◆ **Challenge**
Please lay out every line of the material below as a JSON list of strings, one string per line, leaving out blank lines.

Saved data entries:
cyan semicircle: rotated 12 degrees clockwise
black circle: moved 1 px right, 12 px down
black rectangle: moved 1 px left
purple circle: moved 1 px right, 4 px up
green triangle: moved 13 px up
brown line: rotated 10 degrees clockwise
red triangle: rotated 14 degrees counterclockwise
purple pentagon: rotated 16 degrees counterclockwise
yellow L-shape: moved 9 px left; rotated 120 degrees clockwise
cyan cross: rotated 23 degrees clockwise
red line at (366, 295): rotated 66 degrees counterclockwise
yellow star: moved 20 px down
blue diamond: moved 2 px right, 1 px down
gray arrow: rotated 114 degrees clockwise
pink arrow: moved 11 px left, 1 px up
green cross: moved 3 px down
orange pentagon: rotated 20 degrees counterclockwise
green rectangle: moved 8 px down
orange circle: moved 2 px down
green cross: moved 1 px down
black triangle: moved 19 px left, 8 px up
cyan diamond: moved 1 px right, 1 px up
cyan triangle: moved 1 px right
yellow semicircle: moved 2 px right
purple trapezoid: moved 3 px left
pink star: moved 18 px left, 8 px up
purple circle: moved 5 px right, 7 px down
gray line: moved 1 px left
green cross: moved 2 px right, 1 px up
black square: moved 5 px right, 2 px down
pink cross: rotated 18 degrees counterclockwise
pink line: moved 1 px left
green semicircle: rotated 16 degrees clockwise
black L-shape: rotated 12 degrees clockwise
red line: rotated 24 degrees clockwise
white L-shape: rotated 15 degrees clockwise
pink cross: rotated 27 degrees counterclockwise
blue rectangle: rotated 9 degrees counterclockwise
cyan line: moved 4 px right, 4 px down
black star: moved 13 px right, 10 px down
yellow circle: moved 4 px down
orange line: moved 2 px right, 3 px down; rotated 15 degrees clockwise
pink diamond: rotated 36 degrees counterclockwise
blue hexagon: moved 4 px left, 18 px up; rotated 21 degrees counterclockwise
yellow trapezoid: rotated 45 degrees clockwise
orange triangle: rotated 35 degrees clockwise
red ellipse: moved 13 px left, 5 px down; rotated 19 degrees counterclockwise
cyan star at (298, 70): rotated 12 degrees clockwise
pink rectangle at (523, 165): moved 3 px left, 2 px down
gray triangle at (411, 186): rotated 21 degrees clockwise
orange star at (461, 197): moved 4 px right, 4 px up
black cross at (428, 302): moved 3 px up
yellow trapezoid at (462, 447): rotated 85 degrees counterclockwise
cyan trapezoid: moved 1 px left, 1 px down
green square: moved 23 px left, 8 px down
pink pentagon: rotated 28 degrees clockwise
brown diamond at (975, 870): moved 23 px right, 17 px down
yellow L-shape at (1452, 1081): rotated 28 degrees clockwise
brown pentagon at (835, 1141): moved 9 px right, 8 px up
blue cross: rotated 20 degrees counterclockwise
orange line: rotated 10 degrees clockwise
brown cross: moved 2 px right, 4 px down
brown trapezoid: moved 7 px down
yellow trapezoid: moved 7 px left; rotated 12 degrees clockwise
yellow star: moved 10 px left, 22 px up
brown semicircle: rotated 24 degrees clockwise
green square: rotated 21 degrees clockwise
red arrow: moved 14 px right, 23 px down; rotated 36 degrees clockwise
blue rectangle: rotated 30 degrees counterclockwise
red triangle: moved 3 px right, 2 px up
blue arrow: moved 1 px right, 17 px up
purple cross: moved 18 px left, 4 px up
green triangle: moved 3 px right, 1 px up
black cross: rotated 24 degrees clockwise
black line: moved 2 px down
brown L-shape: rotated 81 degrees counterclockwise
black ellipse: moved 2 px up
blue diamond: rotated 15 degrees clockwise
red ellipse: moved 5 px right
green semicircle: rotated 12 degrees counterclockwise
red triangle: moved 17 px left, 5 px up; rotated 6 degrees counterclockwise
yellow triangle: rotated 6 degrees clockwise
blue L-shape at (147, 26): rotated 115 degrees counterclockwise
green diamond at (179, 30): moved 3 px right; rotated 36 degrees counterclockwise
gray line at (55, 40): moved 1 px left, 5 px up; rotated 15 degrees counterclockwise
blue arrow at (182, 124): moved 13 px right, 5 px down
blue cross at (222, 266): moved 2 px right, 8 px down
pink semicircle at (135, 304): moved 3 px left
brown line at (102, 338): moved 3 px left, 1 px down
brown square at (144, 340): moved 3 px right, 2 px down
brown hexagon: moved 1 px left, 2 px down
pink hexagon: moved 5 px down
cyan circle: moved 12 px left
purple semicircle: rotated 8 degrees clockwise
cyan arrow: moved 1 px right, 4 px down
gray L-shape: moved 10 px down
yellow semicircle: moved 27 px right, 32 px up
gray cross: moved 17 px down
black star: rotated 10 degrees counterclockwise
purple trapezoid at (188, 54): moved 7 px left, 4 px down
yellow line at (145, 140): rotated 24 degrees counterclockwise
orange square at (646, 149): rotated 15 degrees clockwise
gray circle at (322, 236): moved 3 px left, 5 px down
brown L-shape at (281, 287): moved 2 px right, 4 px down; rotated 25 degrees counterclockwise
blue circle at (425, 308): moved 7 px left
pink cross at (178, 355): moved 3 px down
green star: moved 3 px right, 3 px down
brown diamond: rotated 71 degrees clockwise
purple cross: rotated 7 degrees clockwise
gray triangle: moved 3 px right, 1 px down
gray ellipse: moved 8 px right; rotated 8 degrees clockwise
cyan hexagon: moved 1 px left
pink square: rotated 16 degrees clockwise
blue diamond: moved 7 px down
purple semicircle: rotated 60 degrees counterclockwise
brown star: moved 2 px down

◆ **Result of this task**
[
  "cyan semicircle: rotated 12 degrees clockwise",
  "black circle: moved 1 px right, 12 px down",
  "black rectangle: moved 1 px left",
  "purple circle: moved 1 px right, 4 px up",
  "green triangle: moved 13 px up",
  "brown line: rotated 10 degrees clockwise",
  "red triangle: rotated 14 degrees counterclockwise",
  "purple pentagon: rotated 16 degrees counterclockwise",
  "yellow L-shape: moved 9 px left; rotated 120 degrees clockwise",
  "cyan cross: rotated 23 degrees clockwise",
  "red line at (366, 295): rotated 66 degrees counterclockwise",
  "yellow star: moved 20 px down",
  "blue diamond: moved 2 px right, 1 px down",
  "gray arrow: rotated 114 degrees clockwise",
  "pink arrow: moved 11 px left, 1 px up",
  "green cross: moved 3 px down",
  "orange pentagon: rotated 20 degrees counterclockwise",
  "green rectangle: moved 8 px down",
  "orange circle: moved 2 px down",
  "green cross: moved 1 px down",
  "black triangle: moved 19 px left, 8 px up",
  "cyan diamond: moved 1 px right, 1 px up",
  "cyan triangle: moved 1 px right",
  "yellow semicircle: moved 2 px right",
  "purple trapezoid: moved 3 px left",
  "pink star: moved 18 px left, 8 px up",
  "purple circle: moved 5 px right, 7 px down",
  "gray line: moved 1 px left",
  "green cross: moved 2 px right, 1 px up",
  "black square: moved 5 px right, 2 px down",
  "pink cross: rotated 18 degrees counterclockwise",
  "pink line: moved 1 px left",
  "green semicircle: rotated 16 degrees clockwise",
  "black L-shape: rotated 12 degrees clockwise",
  "red line: rotated 24 degrees clockwise",
  "white L-shape: rotated 15 degrees clockwise",
  "pink cross: rotated 27 degrees counterclockwise",
  "blue rectangle: rotated 9 degrees counterclockwise",
  "cyan line: moved 4 px right, 4 px down",
  "black star: moved 13 px right, 10 px down",
  "yellow circle: moved 4 px down",
  "orange line: moved 2 px right, 3 px down; rotated 15 degrees clockwise",
  "pink diamond: rotated 36 degrees counterclockwise",
  "blue hexagon: moved 4 px left, 18 px up; rotated 21 degrees counterclockwise",
  "yellow trapezoid: rotated 45 degrees clockwise",
  "orange triangle: rotated 35 degrees clockwise",
  "red ellipse: moved 13 px left, 5 px down; rotated 19 degrees counterclockwise",
  "cyan star at (298, 70): rotated 12 degrees clockwise",
  "pink rectangle at (523, 165): moved 3 px left, 2 px down",
  "gray triangle at (411, 186): rotated 21 degrees clockwise",
  "orange star at (461, 197): moved 4 px right, 4 px up",
  "black cross at (428, 302): moved 3 px up",
  "yellow trapezoid at (462, 447): rotated 85 degrees counterclockwise",
  "cyan trapezoid: moved 1 px left, 1 px down",
  "green square: moved 23 px left, 8 px down",
  "pink pentagon: rotated 28 degrees clockwise",
  "brown diamond at (975, 870): moved 23 px right, 17 px down",
  "yellow L-shape at (1452, 1081): rotated 28 degrees clockwise",
  "brown pentagon at (835, 1141): moved 9 px right, 8 px up",
  "blue cross: rotated 20 degrees counterclockwise",
  "orange line: rotated 10 degrees clockwise",
  "brown cross: moved 2 px right, 4 px down",
  "brown trapezoid: moved 7 px down",
  "yellow trapezoid: moved 7 px left; rotated 12 degrees clockwise",
  "yellow star: moved 10 px left, 22 px up",
  "brown semicircle: rotated 24 degrees clockwise",
  "green square: rotated 21 degrees clockwise",
  "red arrow: moved 14 px right, 23 px down; rotated 36 degrees clockwise",
  "blue rectangle: rotated 30 degrees counterclockwise",
  "red triangle: moved 3 px right, 2 px up",
  "blue arrow: moved 1 px right, 17 px up",
  "purple cross: moved 18 px left, 4 px up",
  "green triangle: moved 3 px right, 1 px up",
  "black cross: rotated 24 degrees clockwise",
  "black line: moved 2 px down",
  "brown L-shape: rotated 81 degrees counterclockwise",
  "black ellipse: moved 2 px up",
  "blue diamond: rotated 15 degrees clockwise",
  "red ellipse: moved 5 px right",
  "green semicircle: rotated 12 degrees counterclockwise",
  "red triangle: moved 17 px left, 5 px up; rotated 6 degrees counterclockwise",
  "yellow triangle: rotated 6 degrees clockwise",
  "blue L-shape at (147, 26): rotated 115 degrees counterclockwise",
  "green diamond at (179, 30): moved 3 px right; rotated 36 degrees counterclockwise",
  "gray line at (55, 40): moved 1 px left, 5 px up; rotated 15 degrees counterclockwise",
  "blue arrow at (182, 124): moved 13 px right, 5 px down",
  "blue cross at (222, 266): moved 2 px right, 8 px down",
  "pink semicircle at (135, 304): moved 3 px left",
  "brown line at (102, 338): moved 3 px left, 1 px down",
  "brown square at (144, 340): moved 3 px right, 2 px down",
  "brown hexagon: moved 1 px left, 2 px down",
  "pink hexagon: moved 5 px down",
  "cyan circle: moved 12 px left",
  "purple semicircle: rotated 8 degrees clockwise",
  "cyan arrow: moved 1 px right, 4 px down",
  "gray L-shape: moved 10 px down",
  "yellow semicircle: moved 27 px right, 32 px up",
  "gray cross: moved 17 px down",
  "black star: rotated 10 degrees counterclockwise",
  "purple trapezoid at (188, 54): moved 7 px left, 4 px down",
  "yellow line at (145, 140): rotated 24 degrees counterclockwise",
  "orange square at (646, 149): rotated 15 degrees clockwise",
  "gray circle at (322, 236): moved 3 px left, 5 px down",
  "brown L-shape at (281, 287): moved 2 px right, 4 px down; rotated 25 degrees counterclockwise",
  "blue circle at (425, 308): moved 7 px left",
  "pink cross at (178, 355): moved 3 px down",
  "green star: moved 3 px right, 3 px down",
  "brown diamond: rotated 71 degrees clockwise",
  "purple cross: rotated 7 degrees clockwise",
  "gray triangle: moved 3 px right, 1 px down",
  "gray ellipse: moved 8 px right; rotated 8 degrees clockwise",
  "cyan hexagon: moved 1 px left",
  "pink square: rotated 16 degrees clockwise",
  "blue diamond: moved 7 px down",
  "purple semicircle: rotated 60 degrees counterclockwise",
  "brown star: moved 2 px down"
]